- DATA FOR REVIEW:
++++++++++++++++++++

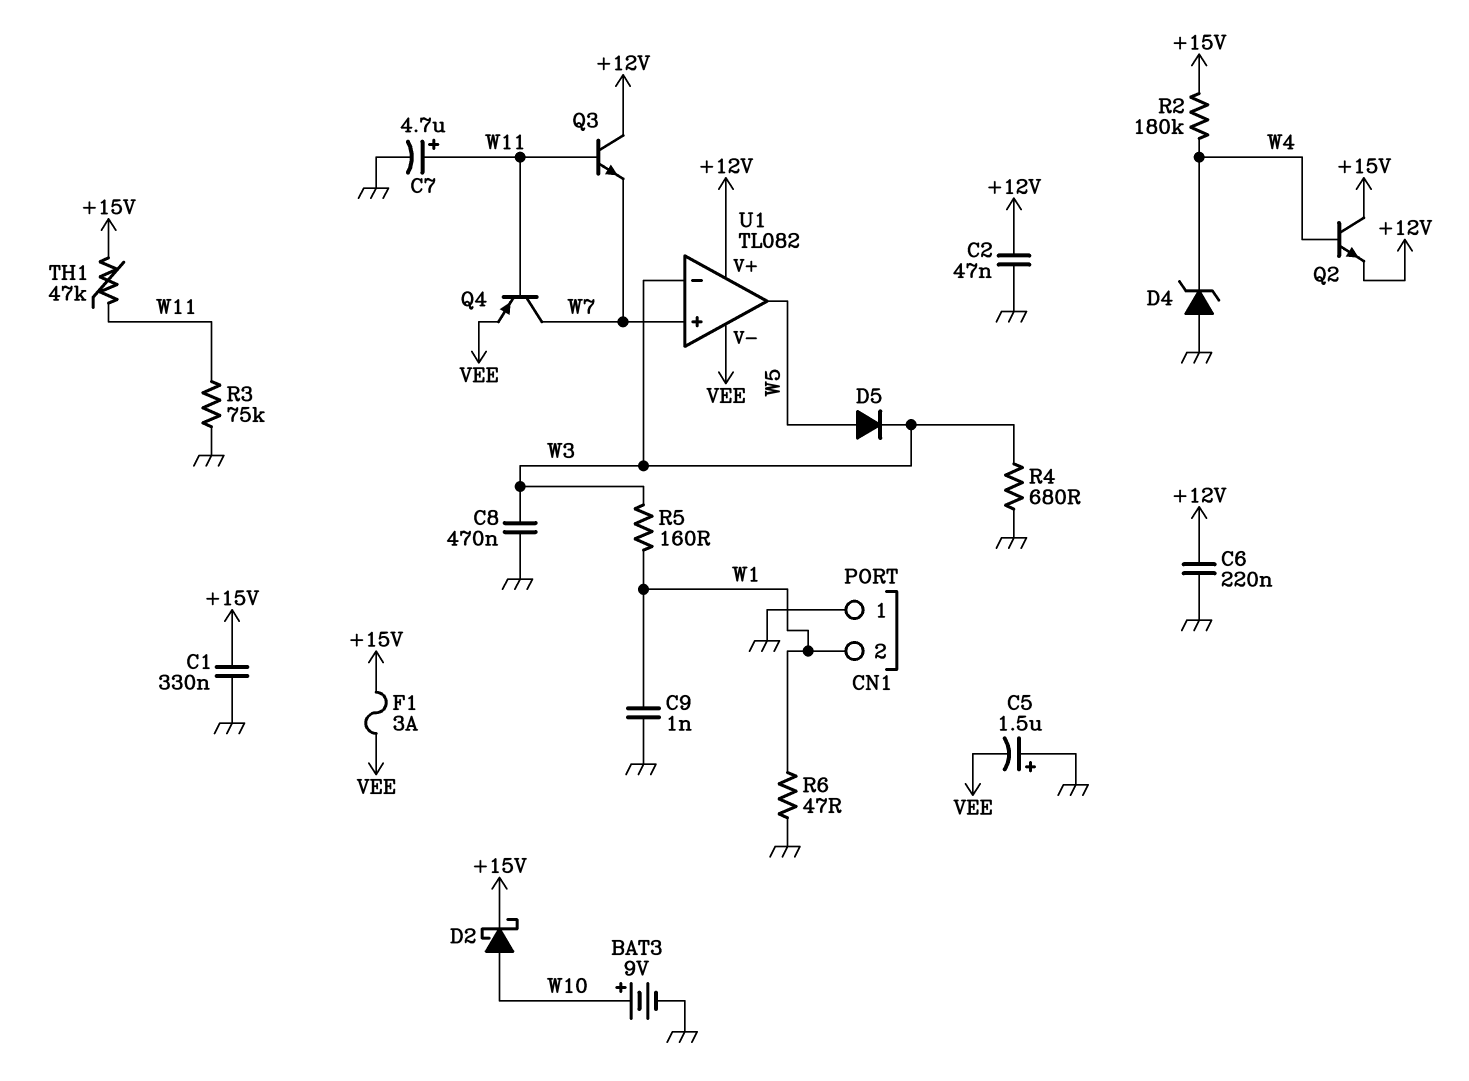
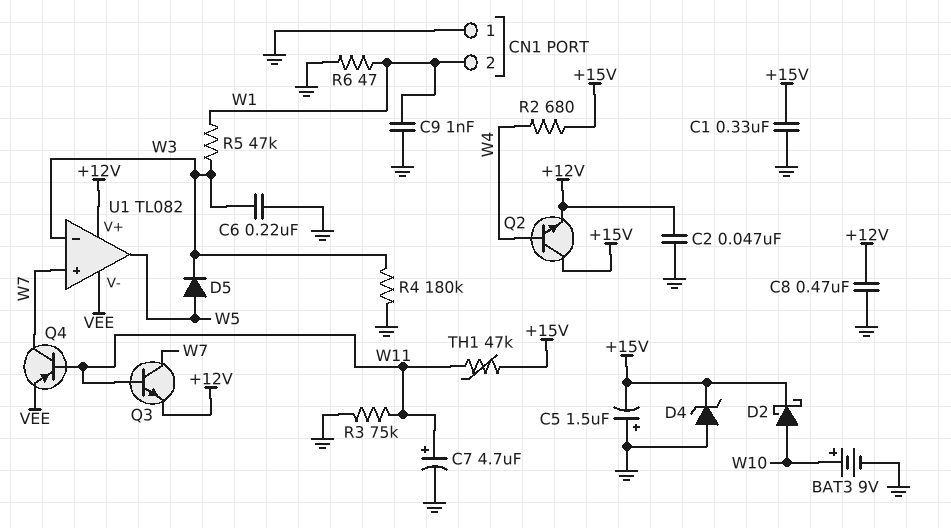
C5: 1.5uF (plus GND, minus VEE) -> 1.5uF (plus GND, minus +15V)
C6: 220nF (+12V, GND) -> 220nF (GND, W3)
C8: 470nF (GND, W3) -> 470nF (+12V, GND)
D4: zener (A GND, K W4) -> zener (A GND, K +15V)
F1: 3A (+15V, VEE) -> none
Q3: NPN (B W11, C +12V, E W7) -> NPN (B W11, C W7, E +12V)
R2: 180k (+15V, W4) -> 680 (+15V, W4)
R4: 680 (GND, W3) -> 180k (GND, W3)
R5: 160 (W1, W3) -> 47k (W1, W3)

++++++++++++++++++++

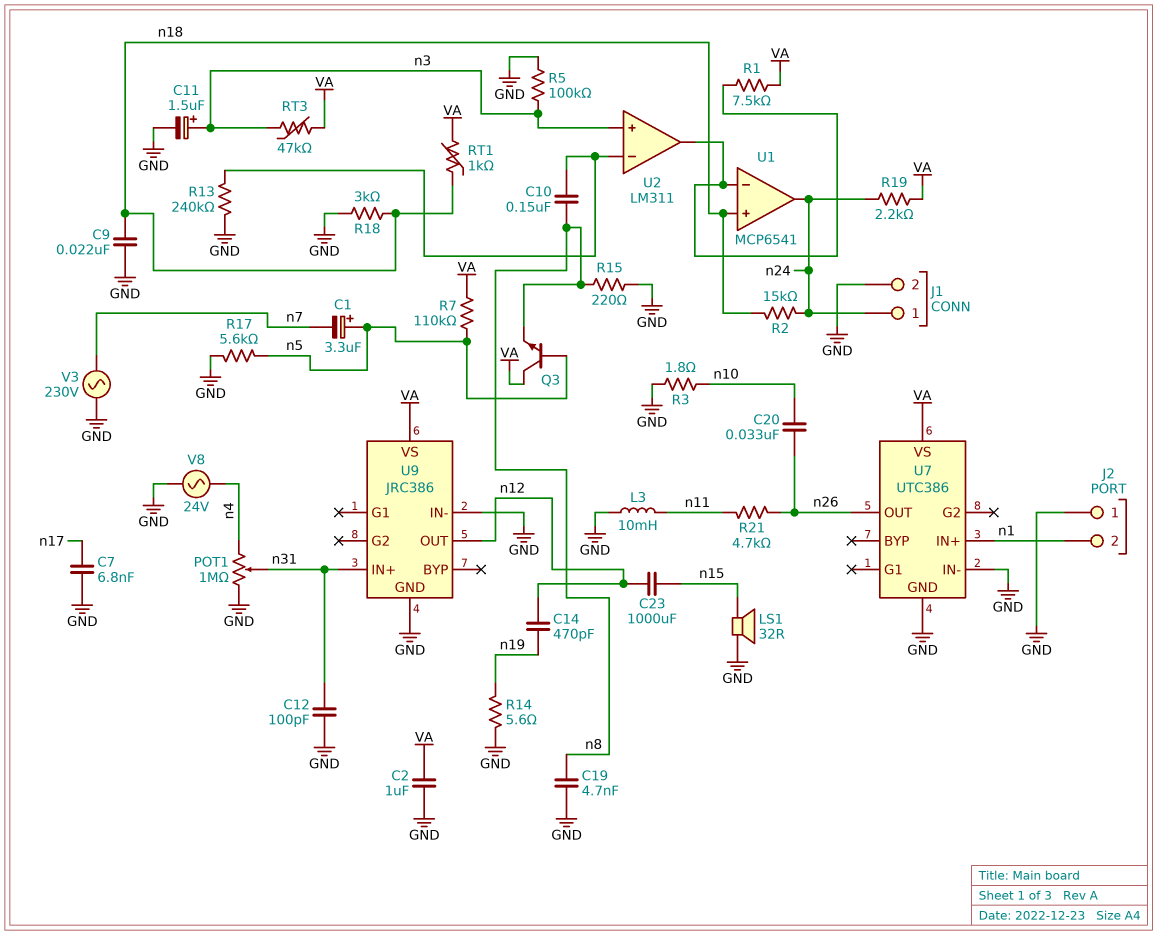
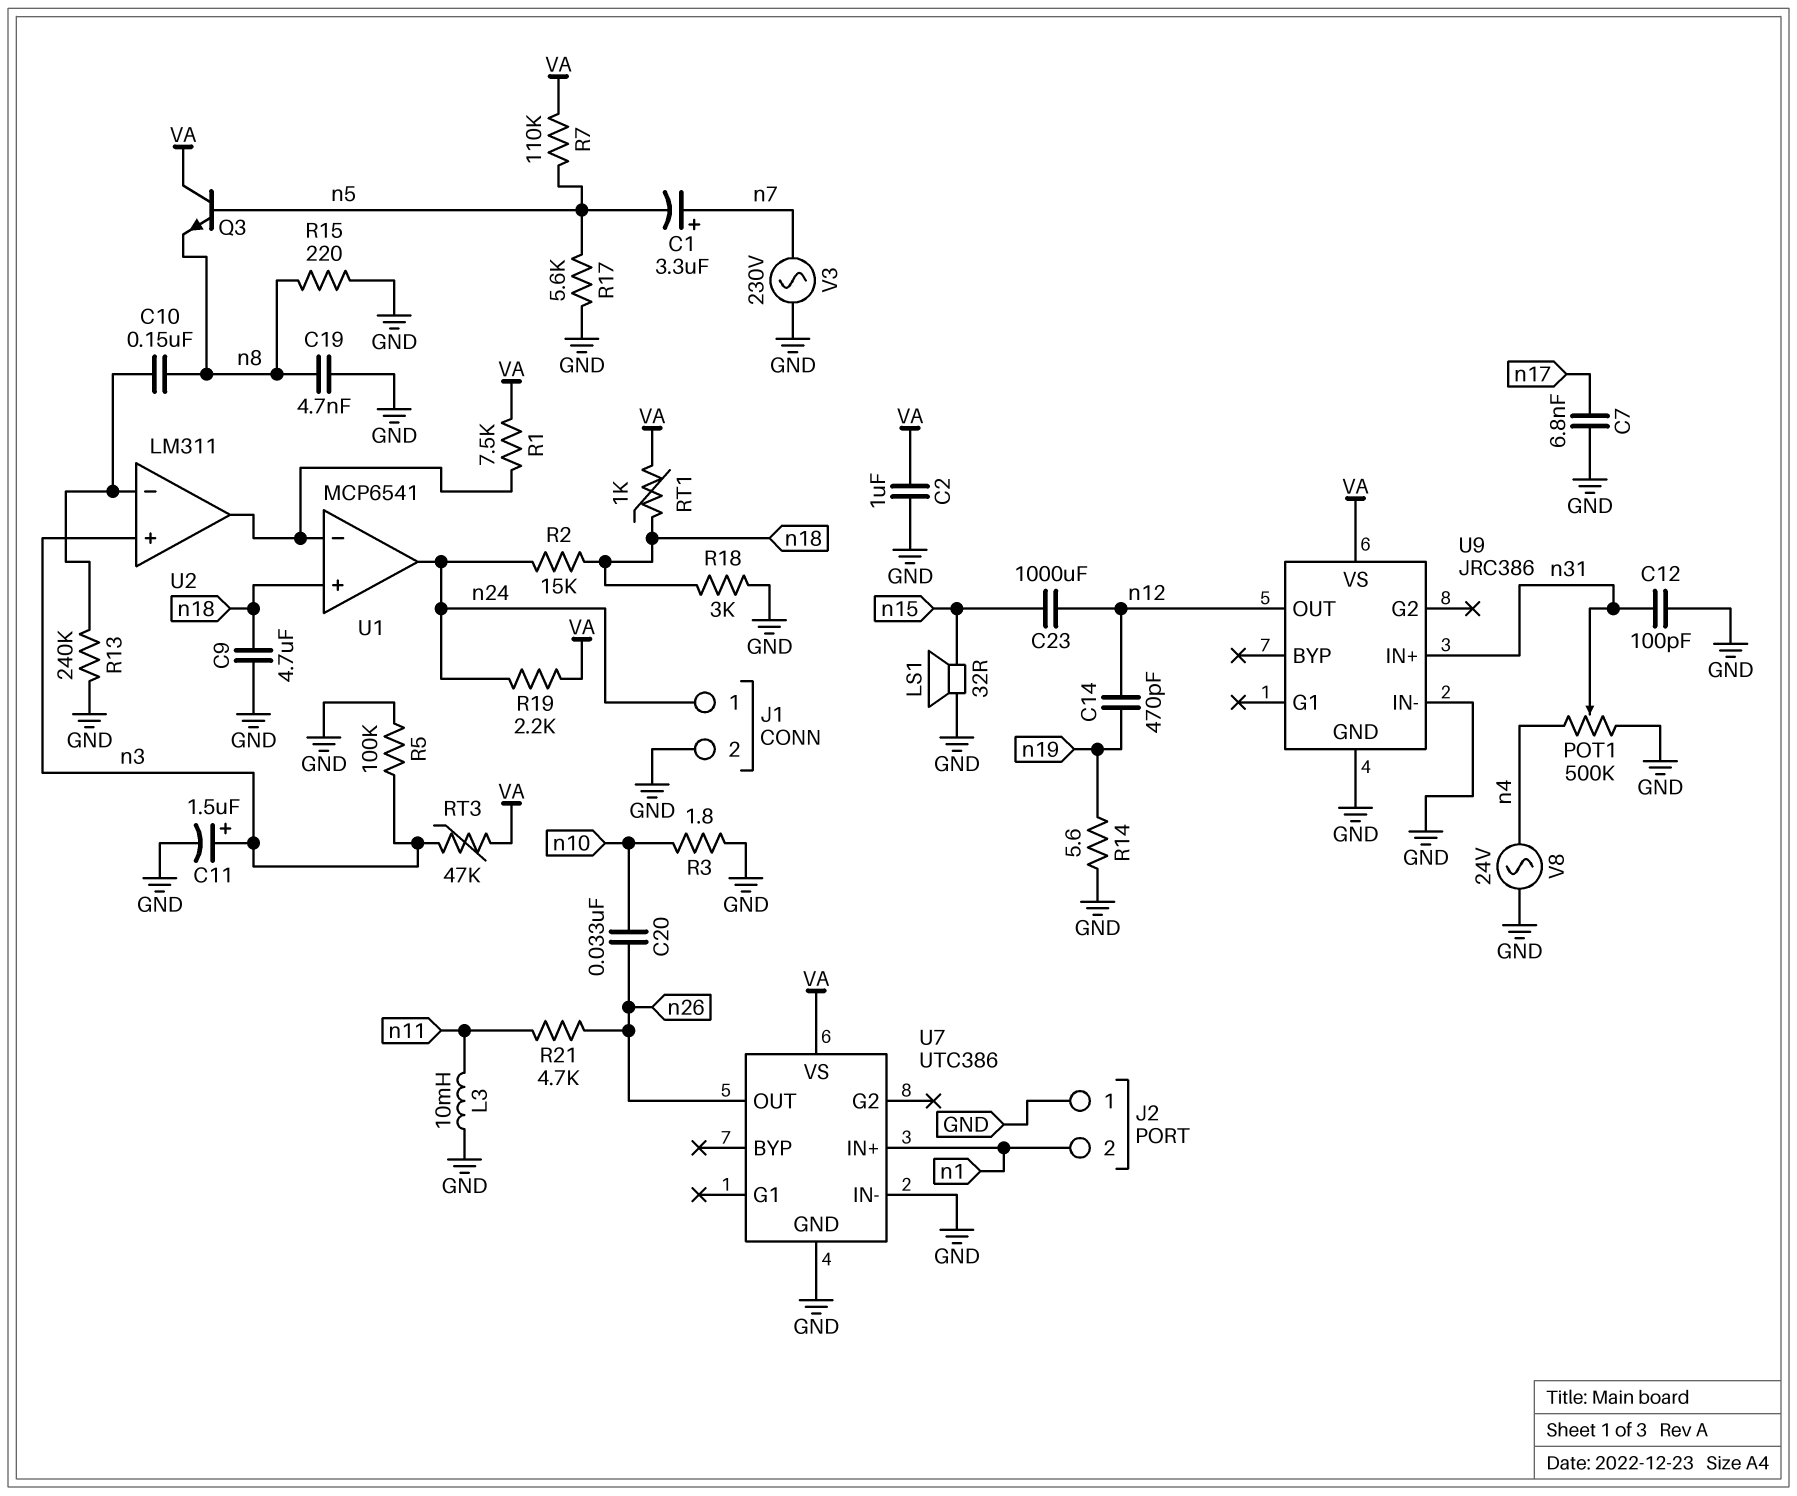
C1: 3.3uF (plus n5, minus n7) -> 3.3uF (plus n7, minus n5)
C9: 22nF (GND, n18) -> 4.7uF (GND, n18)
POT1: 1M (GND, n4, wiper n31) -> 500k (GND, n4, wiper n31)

++++++++++++++++++++

- WHAT TO WORK ON:
Could you set down, word for word, only the lines above from the line with "F1: 3A (+15V, VEE) -> none" to the line with "R5: 160 (W1, W3) -> 47k (W1, W3)", including both?

- FINAL ANSWER:
F1: 3A (+15V, VEE) -> none
Q3: NPN (B W11, C +12V, E W7) -> NPN (B W11, C W7, E +12V)
R2: 180k (+15V, W4) -> 680 (+15V, W4)
R4: 680 (GND, W3) -> 180k (GND, W3)
R5: 160 (W1, W3) -> 47k (W1, W3)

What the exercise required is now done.